→ **Exercise brief**
Copy exactly, and only, the lines from the line containing "POT pin SIG: D12 -> A3" through the last line of the records below, both included, and leave out any pictures.

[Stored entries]
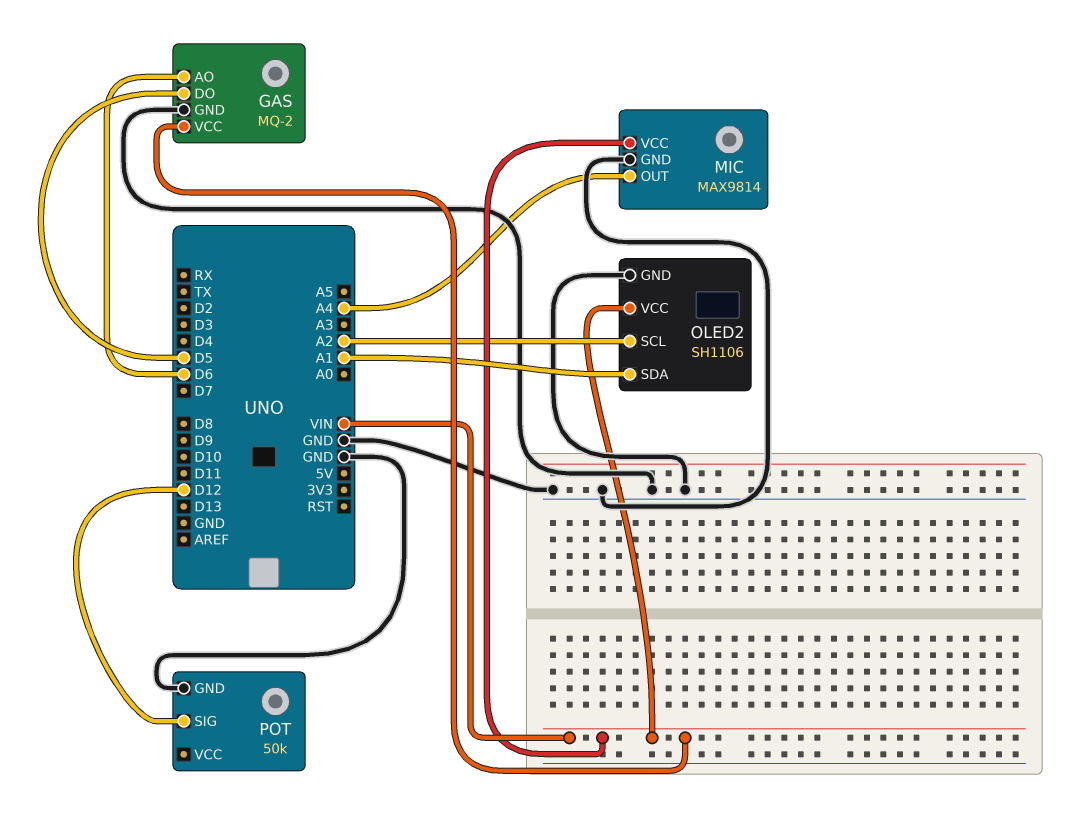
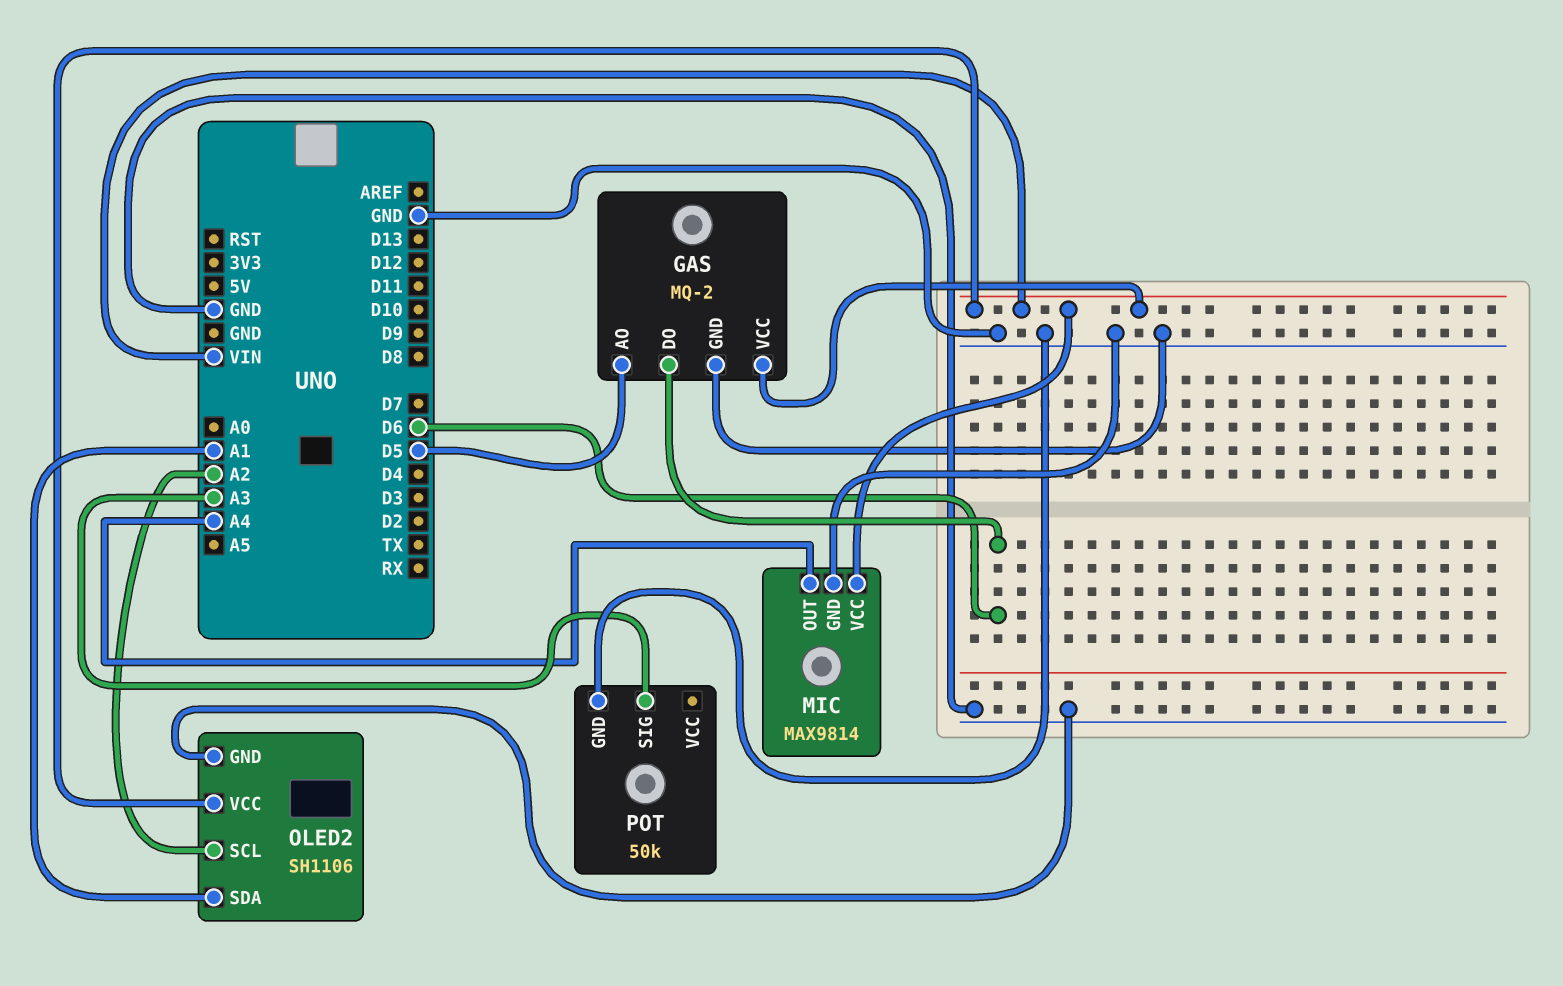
GAS pin AO: D6 -> D5
GAS pin DO: D5 -> D6
POT pin SIG: D12 -> A3

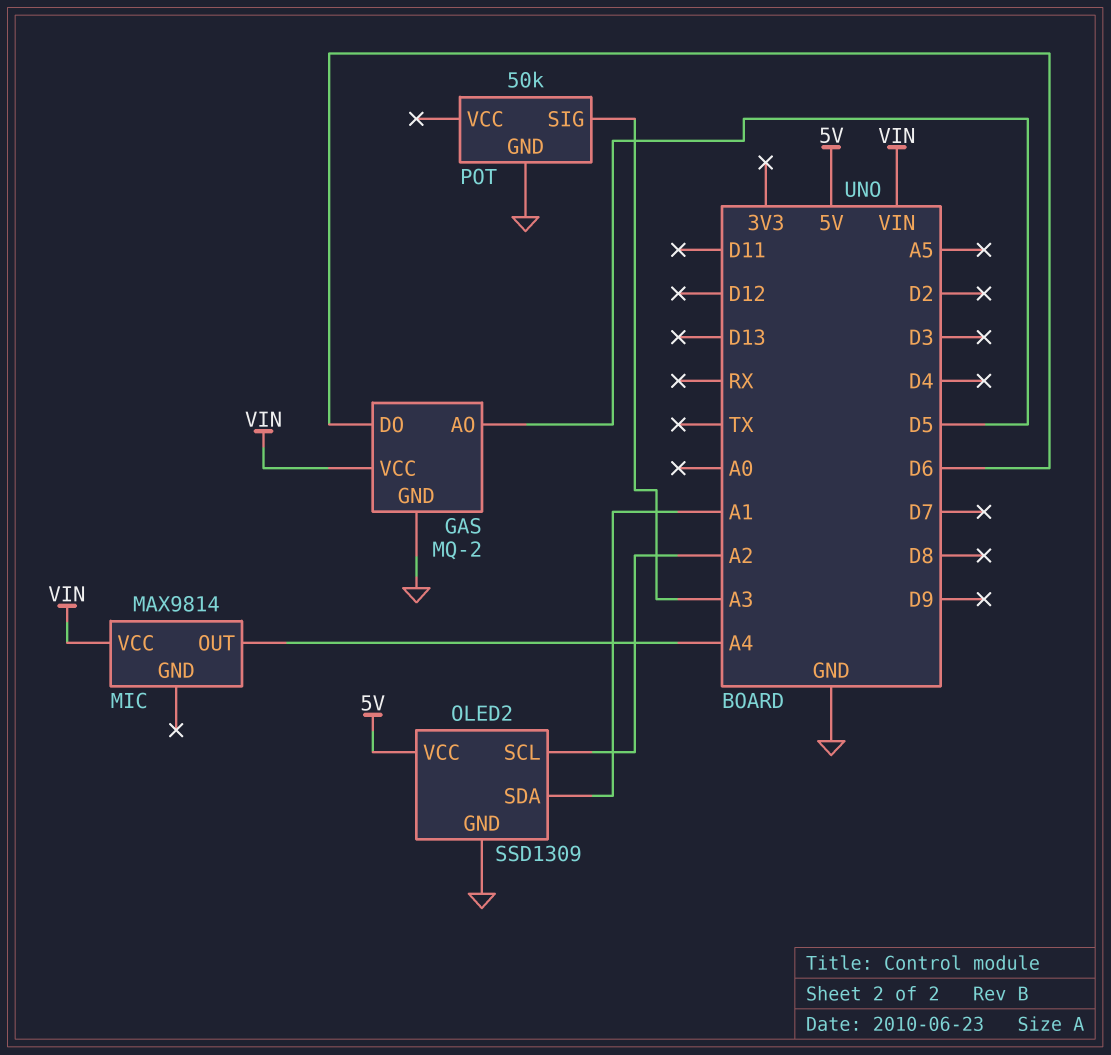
MIC pin GND: GND -> none
OLED2: SH1106 -> SSD1309
OLED2 pin VCC: VIN -> 5V

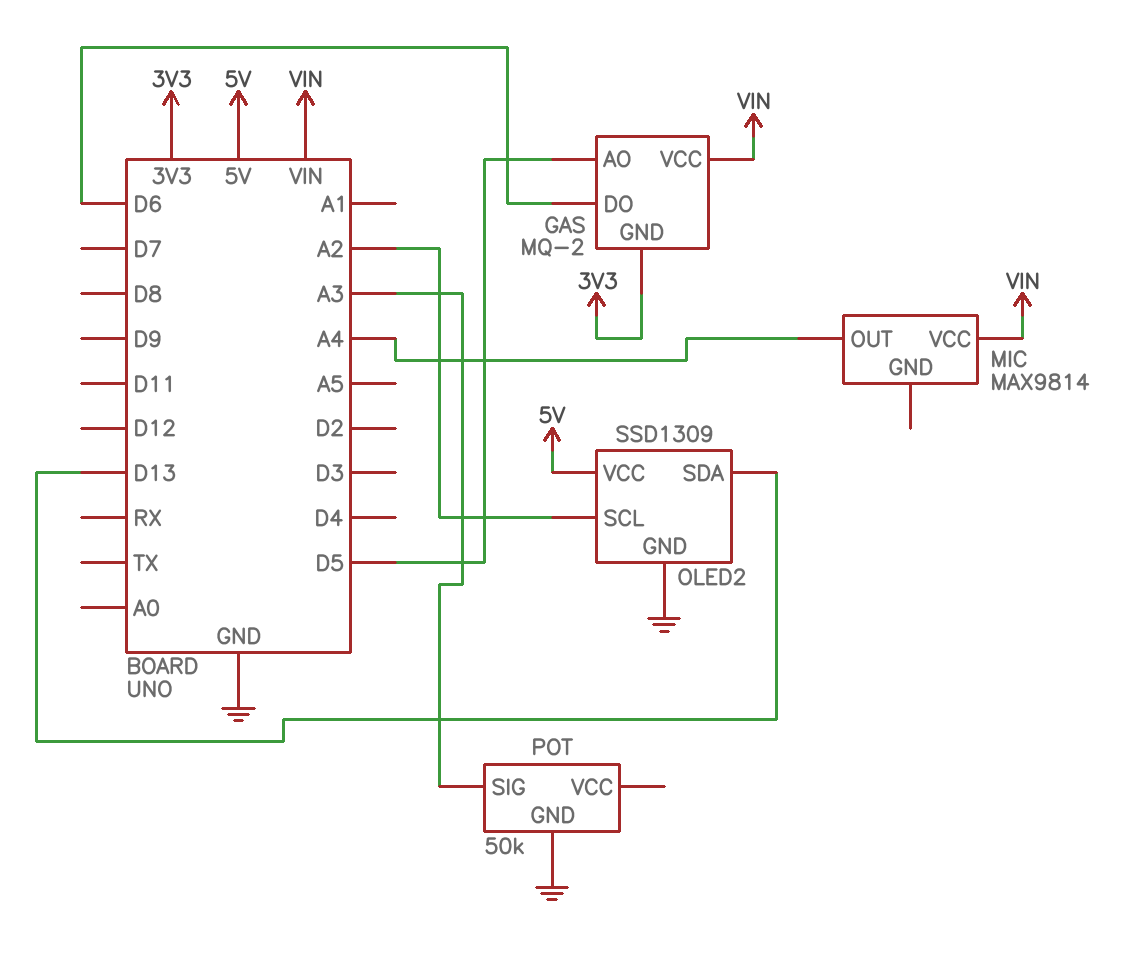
GAS pin GND: GND -> 3V3
OLED2 pin SDA: A1 -> D13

→ **Answer for this exercise**
POT pin SIG: D12 -> A3

MIC pin GND: GND -> none
OLED2: SH1106 -> SSD1309
OLED2 pin VCC: VIN -> 5V

GAS pin GND: GND -> 3V3
OLED2 pin SDA: A1 -> D13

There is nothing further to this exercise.